- Extracted information
---
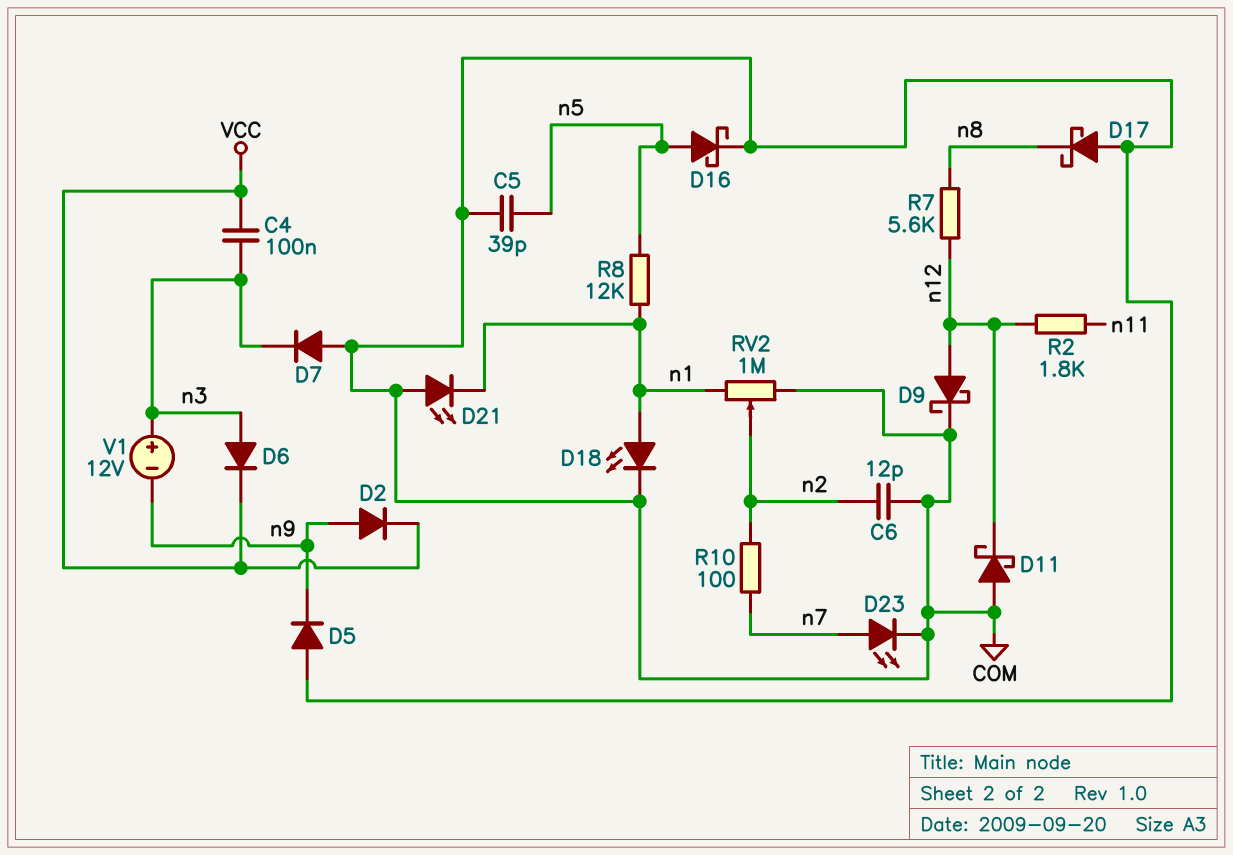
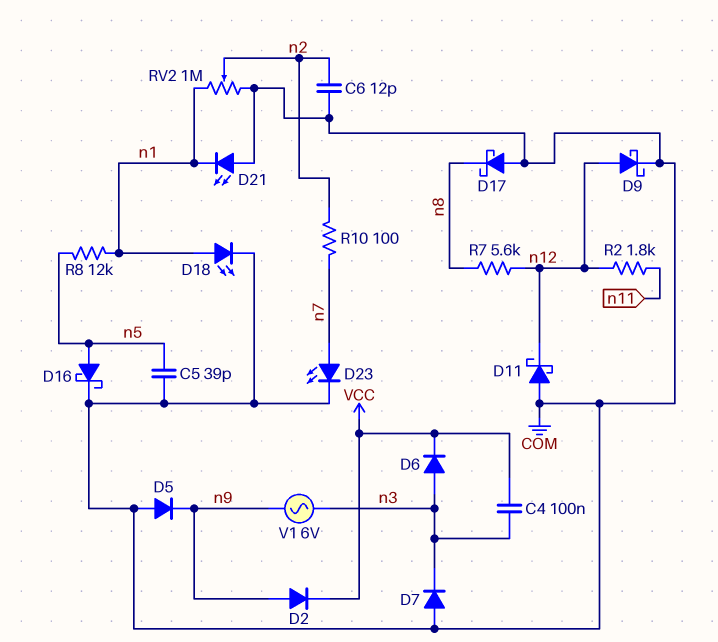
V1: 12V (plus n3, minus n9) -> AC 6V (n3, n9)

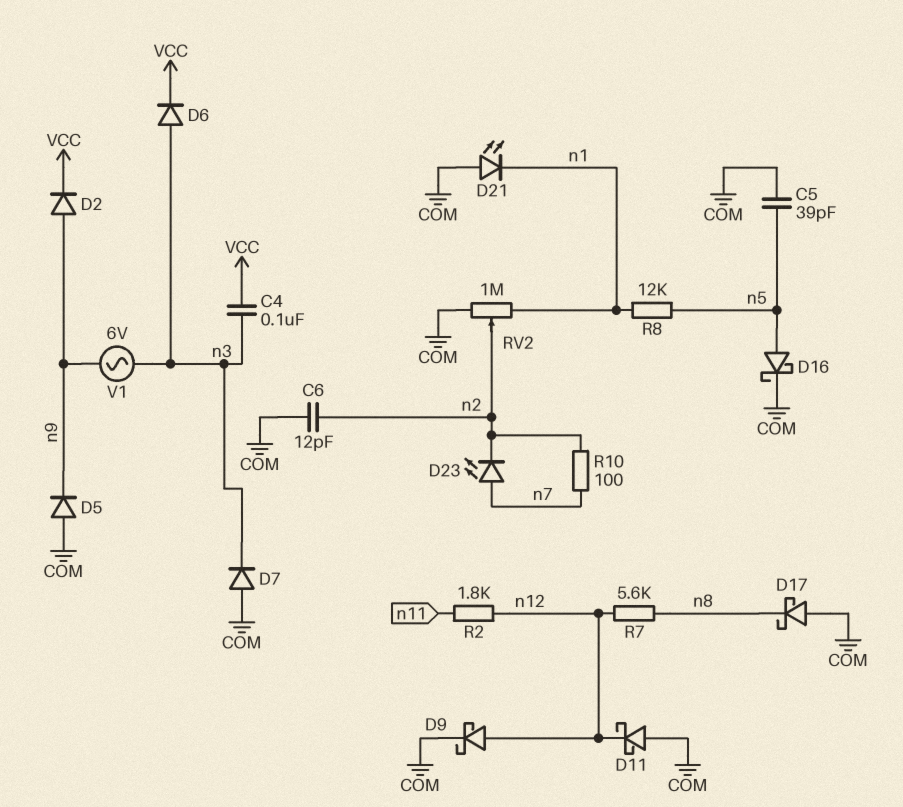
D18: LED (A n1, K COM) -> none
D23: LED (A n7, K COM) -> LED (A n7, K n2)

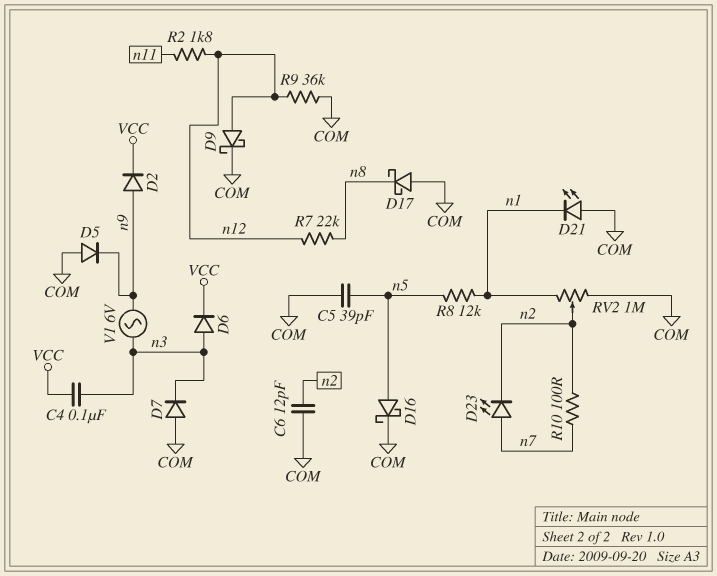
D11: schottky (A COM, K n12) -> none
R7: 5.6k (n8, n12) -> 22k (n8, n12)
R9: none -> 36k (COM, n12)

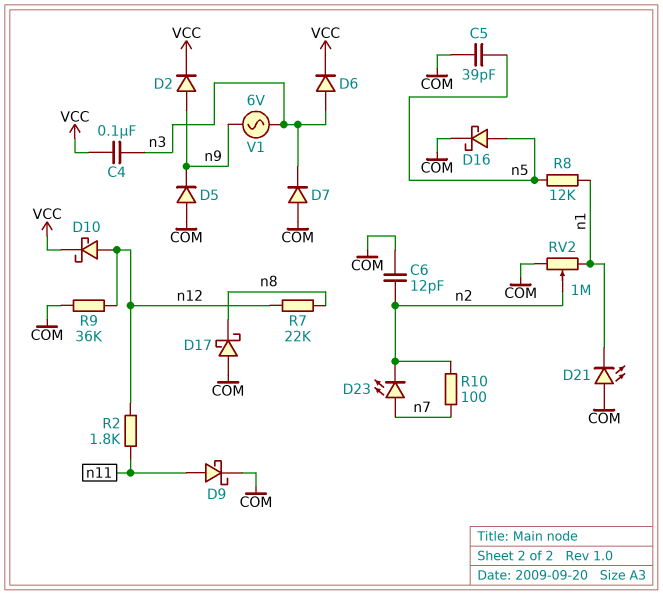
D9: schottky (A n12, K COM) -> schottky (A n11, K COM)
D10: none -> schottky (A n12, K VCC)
---
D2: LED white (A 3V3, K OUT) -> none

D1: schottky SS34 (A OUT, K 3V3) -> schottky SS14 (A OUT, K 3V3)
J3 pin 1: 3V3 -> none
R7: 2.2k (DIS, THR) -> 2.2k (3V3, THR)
---
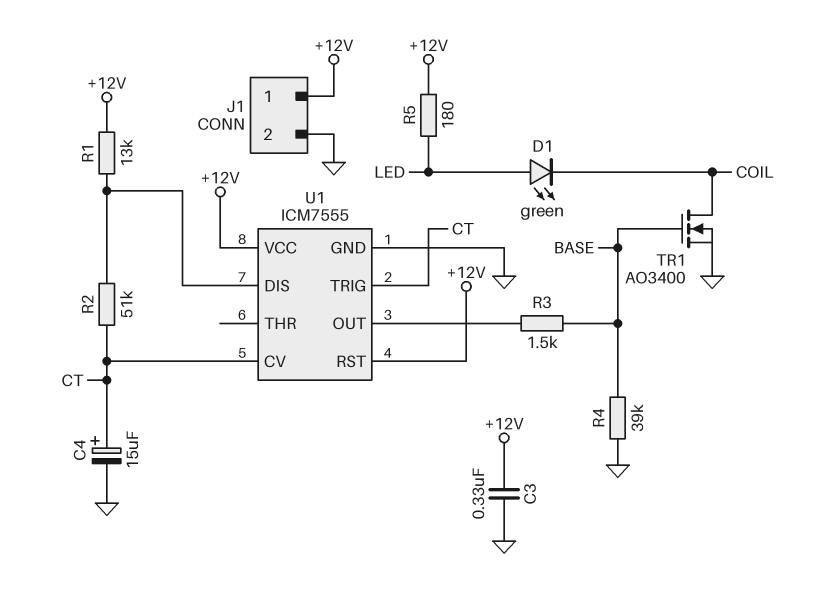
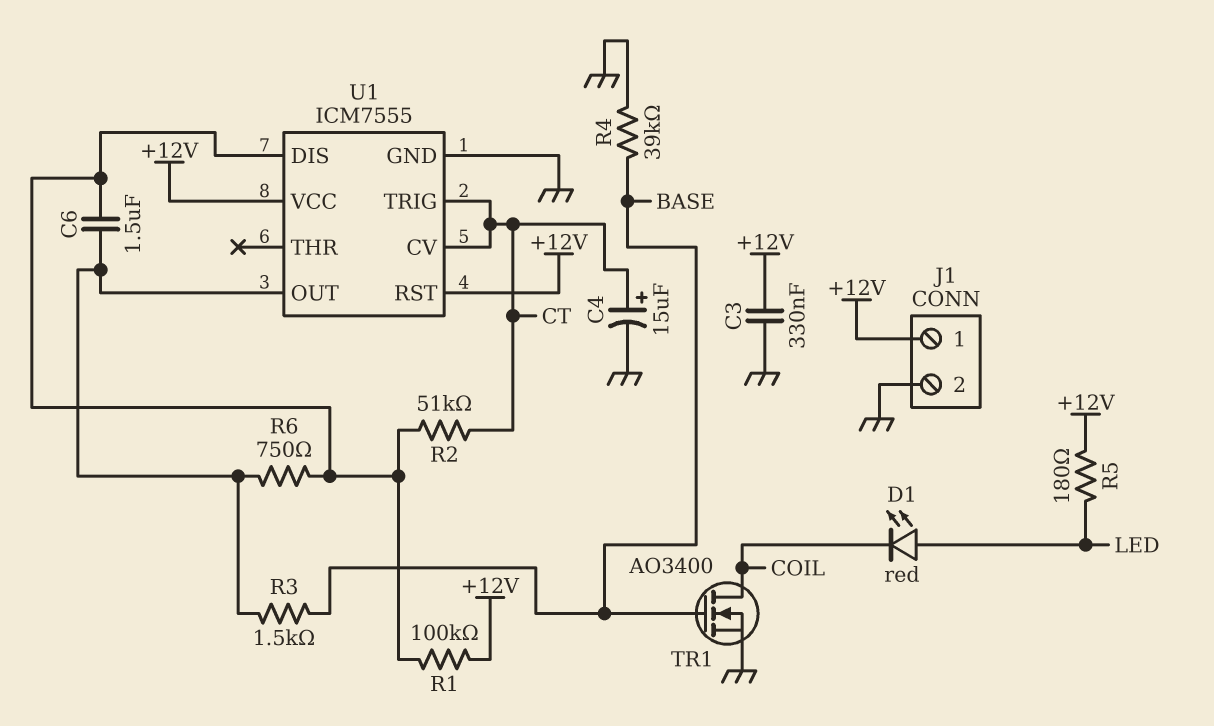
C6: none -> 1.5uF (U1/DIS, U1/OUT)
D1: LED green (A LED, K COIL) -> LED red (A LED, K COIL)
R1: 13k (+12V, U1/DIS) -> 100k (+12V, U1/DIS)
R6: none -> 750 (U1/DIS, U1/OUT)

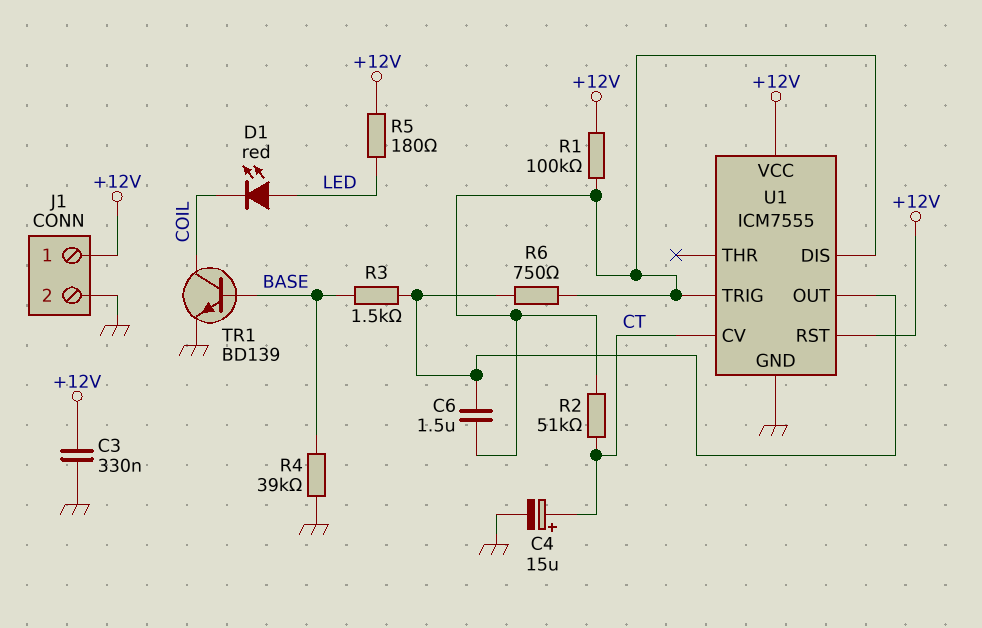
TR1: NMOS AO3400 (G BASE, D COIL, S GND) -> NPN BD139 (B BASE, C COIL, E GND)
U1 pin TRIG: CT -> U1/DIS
---
- To do
Please copy out from the data above, without any picture, exactly the lines running from the one that holds "D18: LED (A n1, K COM) -> none" through the one that holds "D10: none -> schottky (A n12, K VCC)", and nothing beyond them.

- Problem solution
D18: LED (A n1, K COM) -> none
D23: LED (A n7, K COM) -> LED (A n7, K n2)

D11: schottky (A COM, K n12) -> none
R7: 5.6k (n8, n12) -> 22k (n8, n12)
R9: none -> 36k (COM, n12)

D9: schottky (A n12, K COM) -> schottky (A n11, K COM)
D10: none -> schottky (A n12, K VCC)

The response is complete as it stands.